* [Task to carry out]
Among the entries below, please show each line that carries the word "turquoise".

* [Provided material]

•••••

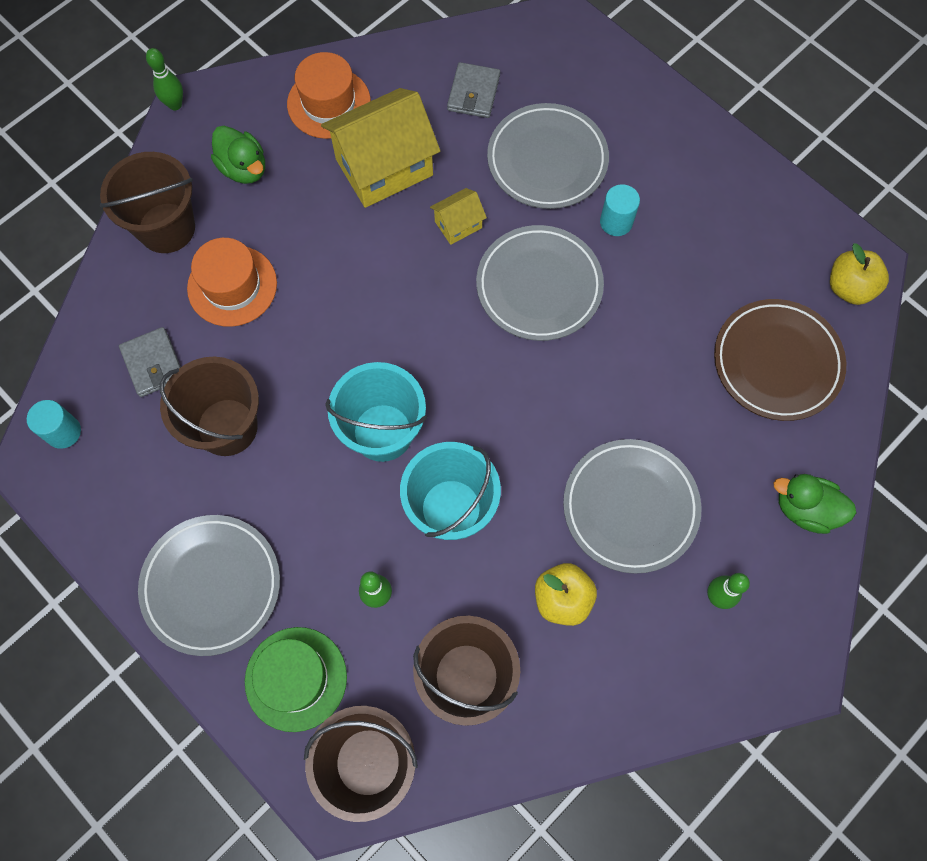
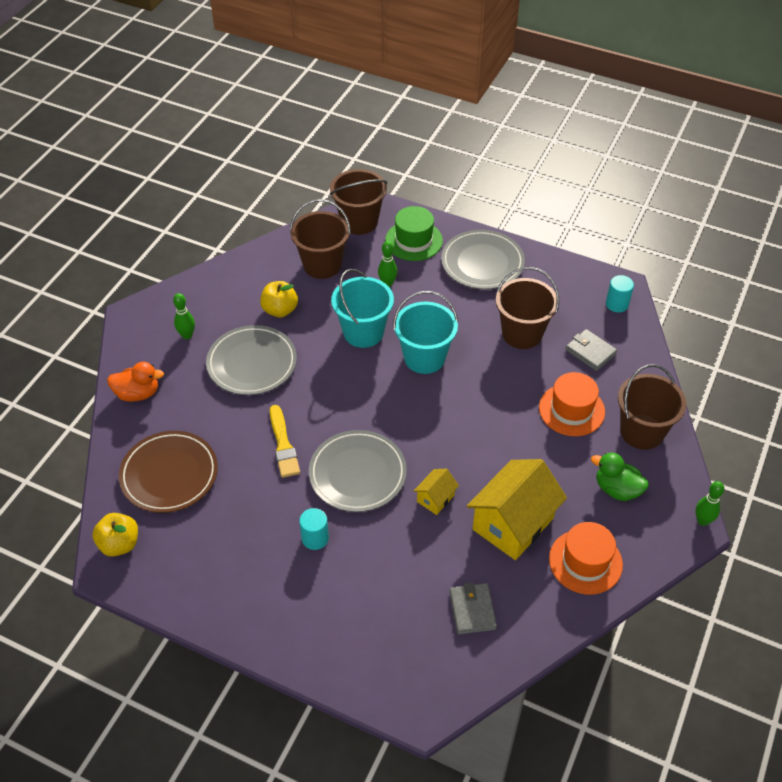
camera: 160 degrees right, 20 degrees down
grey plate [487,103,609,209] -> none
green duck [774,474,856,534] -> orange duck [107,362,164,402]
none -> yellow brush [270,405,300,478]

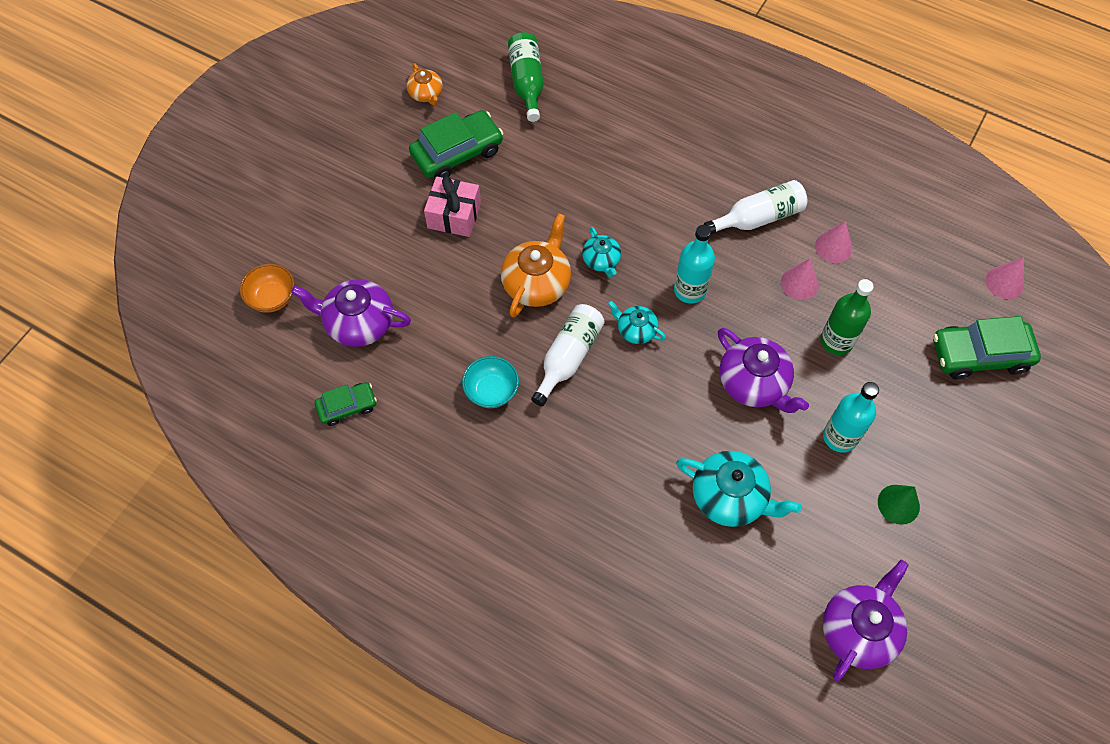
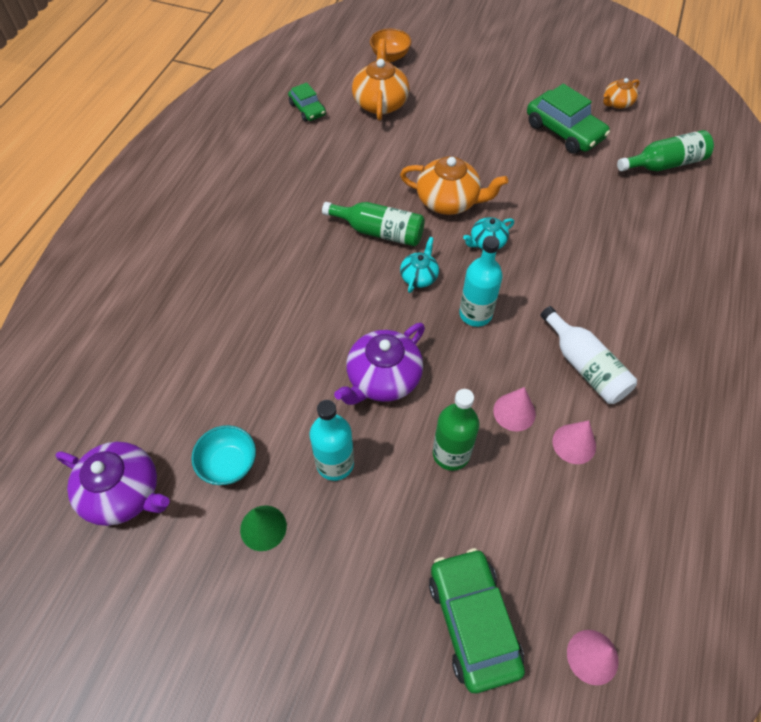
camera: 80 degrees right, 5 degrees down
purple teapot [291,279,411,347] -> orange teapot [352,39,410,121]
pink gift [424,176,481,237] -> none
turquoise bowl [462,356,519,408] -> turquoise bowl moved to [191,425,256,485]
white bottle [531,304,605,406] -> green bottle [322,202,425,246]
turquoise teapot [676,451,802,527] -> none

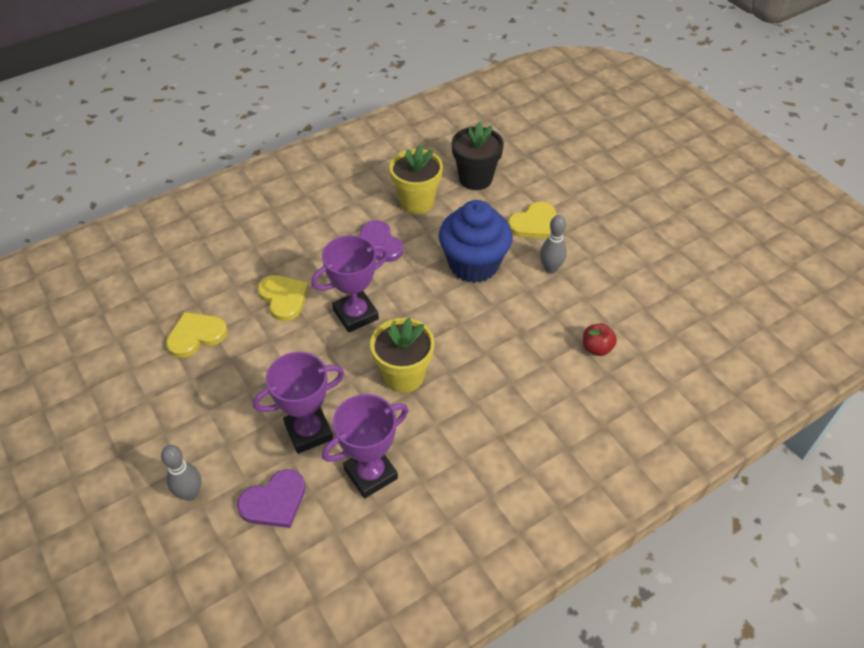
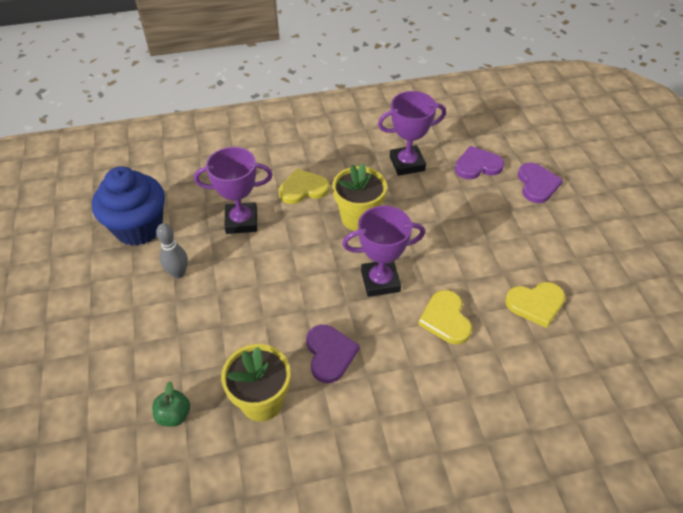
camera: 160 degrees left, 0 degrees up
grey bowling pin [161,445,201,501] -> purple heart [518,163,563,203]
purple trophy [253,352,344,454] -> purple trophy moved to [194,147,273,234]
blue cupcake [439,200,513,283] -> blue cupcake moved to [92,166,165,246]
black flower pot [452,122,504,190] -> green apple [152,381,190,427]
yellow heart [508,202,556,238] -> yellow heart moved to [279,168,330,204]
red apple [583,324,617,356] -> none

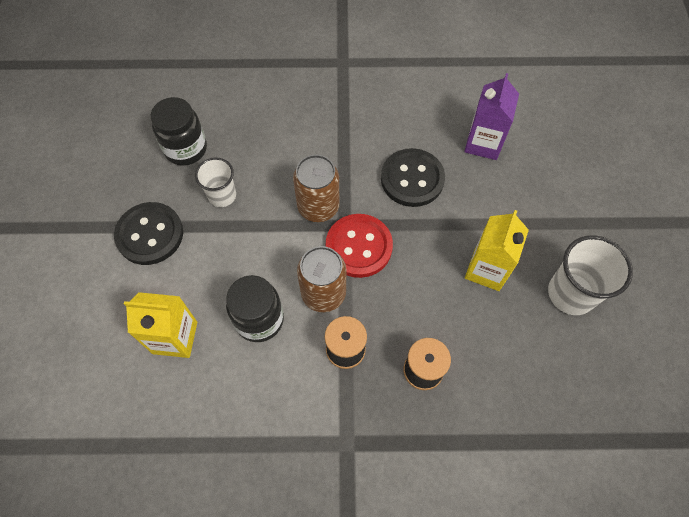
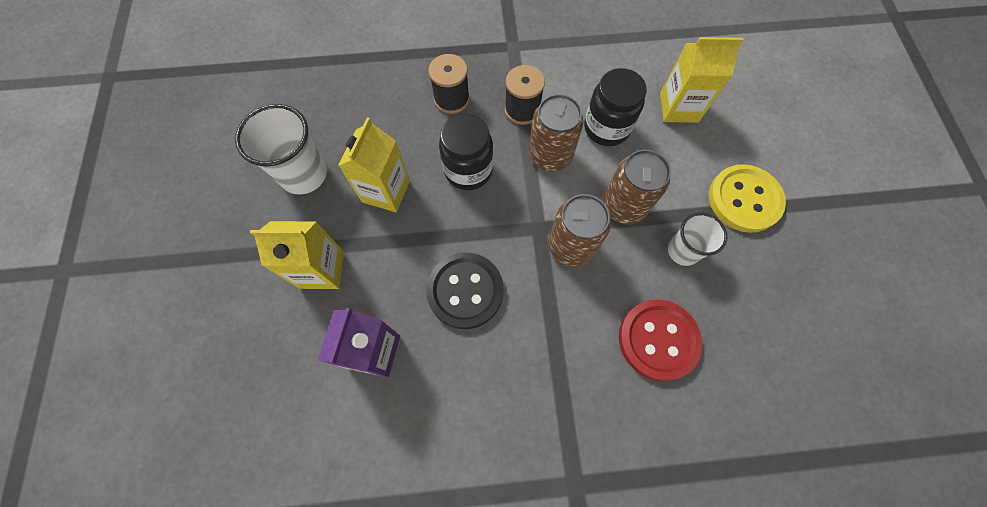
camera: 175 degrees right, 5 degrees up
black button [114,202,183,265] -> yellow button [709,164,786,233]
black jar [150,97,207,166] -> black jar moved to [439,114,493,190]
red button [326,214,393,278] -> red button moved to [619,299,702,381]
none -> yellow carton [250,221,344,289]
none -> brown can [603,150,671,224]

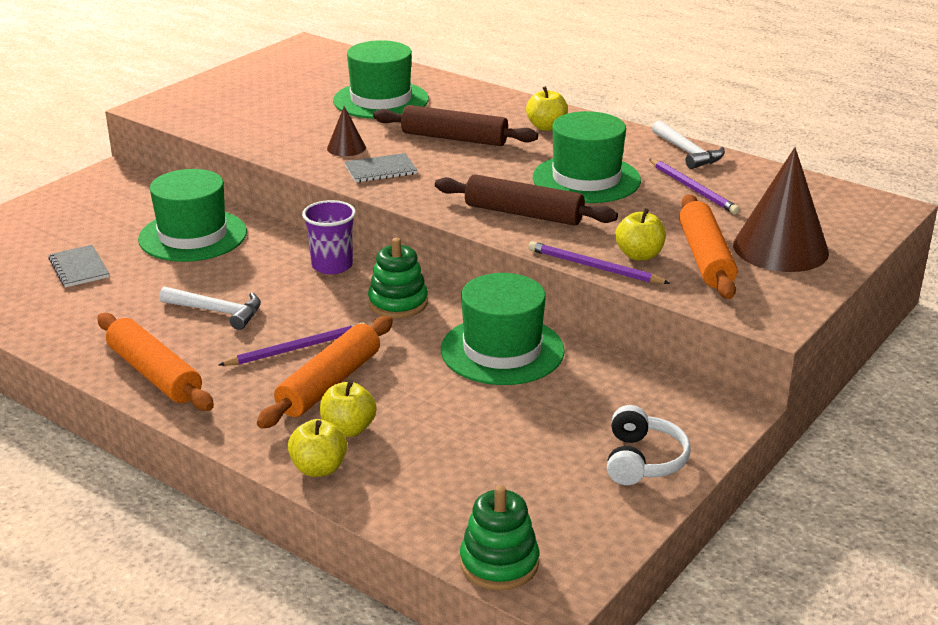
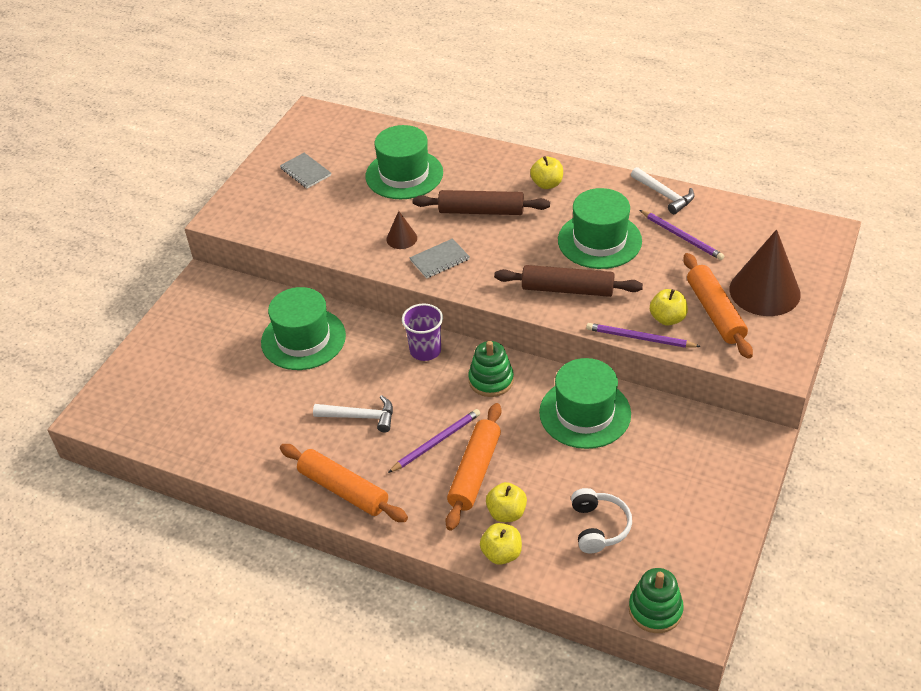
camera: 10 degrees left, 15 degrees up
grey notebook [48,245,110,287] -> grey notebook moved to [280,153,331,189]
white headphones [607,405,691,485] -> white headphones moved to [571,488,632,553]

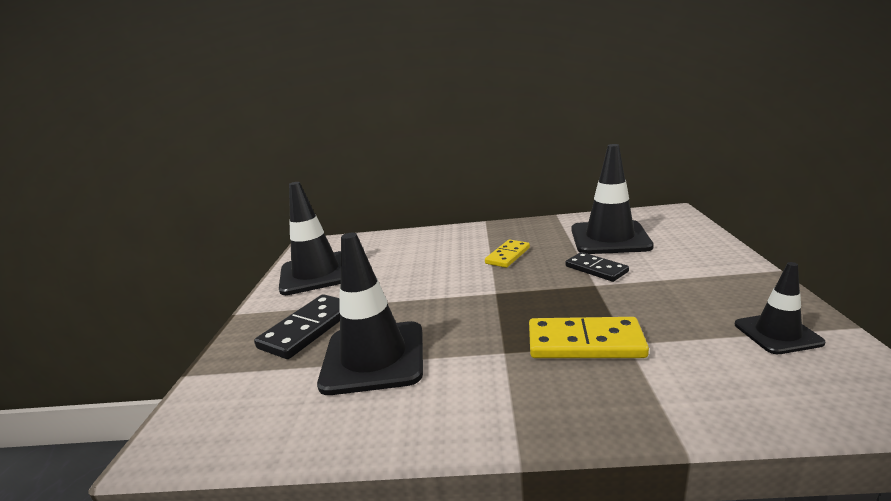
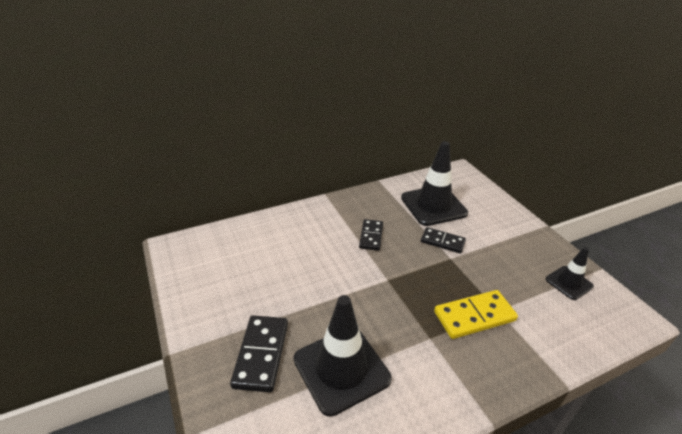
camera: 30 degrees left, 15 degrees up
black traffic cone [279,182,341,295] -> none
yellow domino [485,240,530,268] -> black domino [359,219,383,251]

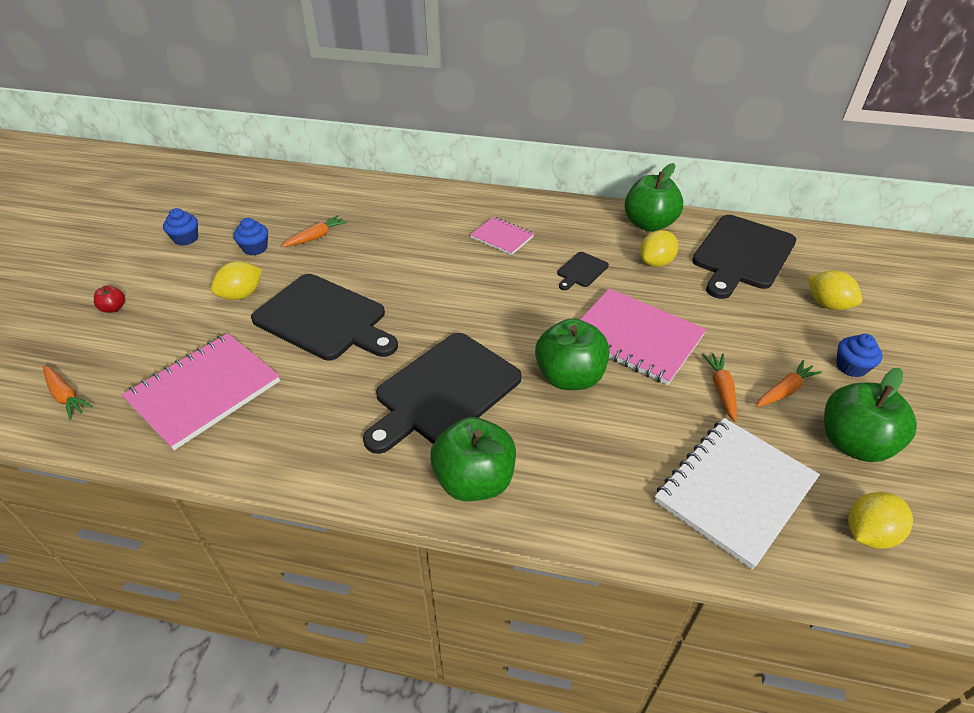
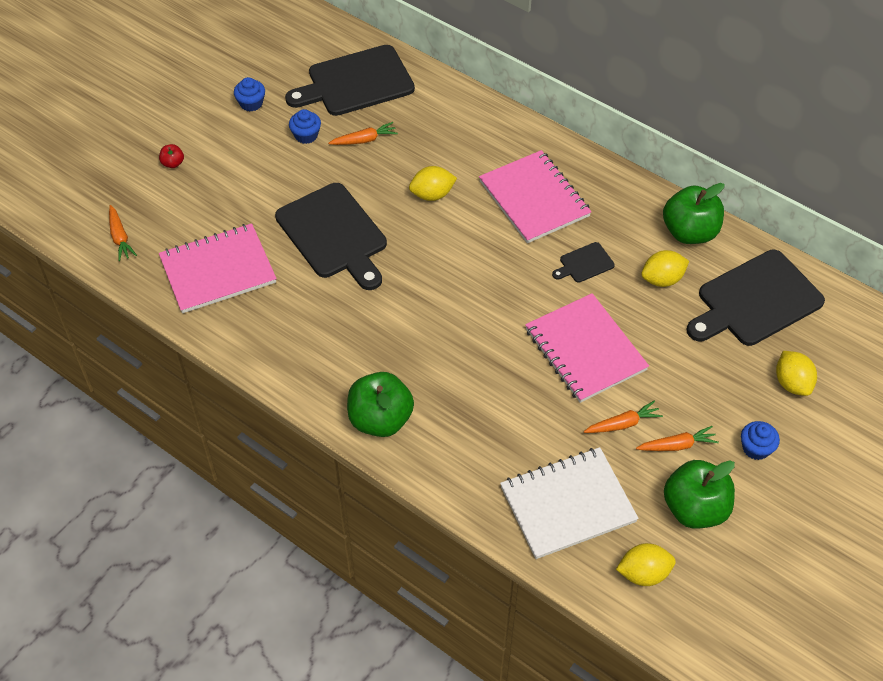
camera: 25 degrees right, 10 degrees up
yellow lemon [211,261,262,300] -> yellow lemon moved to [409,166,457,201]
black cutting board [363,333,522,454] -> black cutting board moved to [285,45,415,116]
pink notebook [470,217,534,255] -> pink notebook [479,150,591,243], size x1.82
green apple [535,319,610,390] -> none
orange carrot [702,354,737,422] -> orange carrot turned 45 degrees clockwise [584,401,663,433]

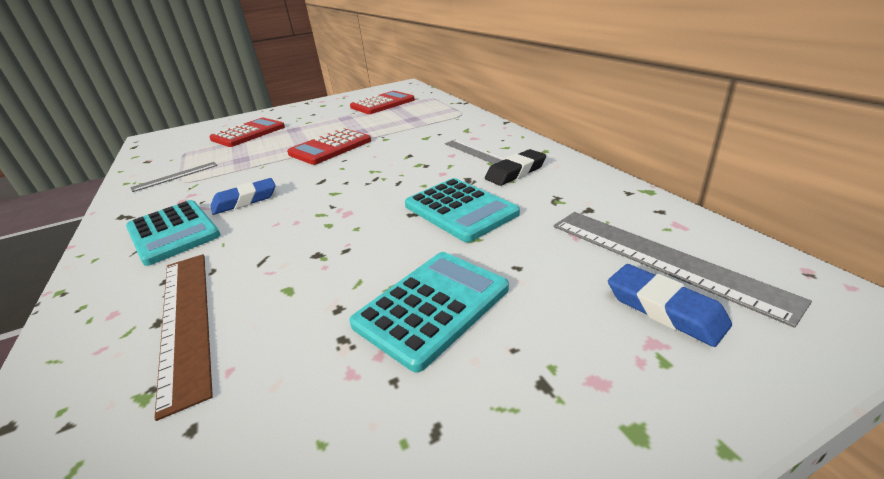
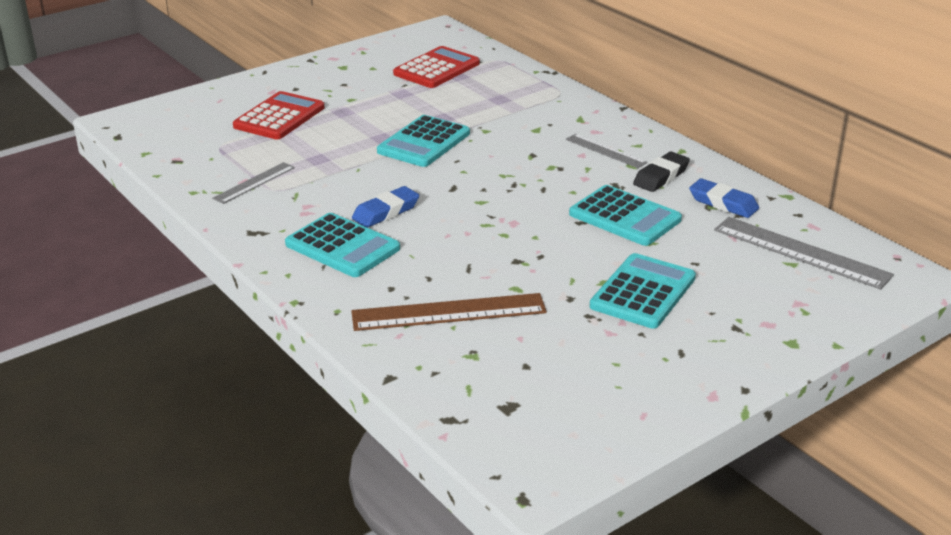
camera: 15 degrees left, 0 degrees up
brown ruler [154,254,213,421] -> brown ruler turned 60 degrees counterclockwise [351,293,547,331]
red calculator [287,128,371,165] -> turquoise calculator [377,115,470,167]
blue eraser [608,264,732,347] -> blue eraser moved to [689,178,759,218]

•••••

* [Task output]
turquoise bowl [462,356,519,408] -> turquoise bowl moved to [191,425,256,485]
turquoise teapot [676,451,802,527] -> none
red calculator [287,128,371,165] -> turquoise calculator [377,115,470,167]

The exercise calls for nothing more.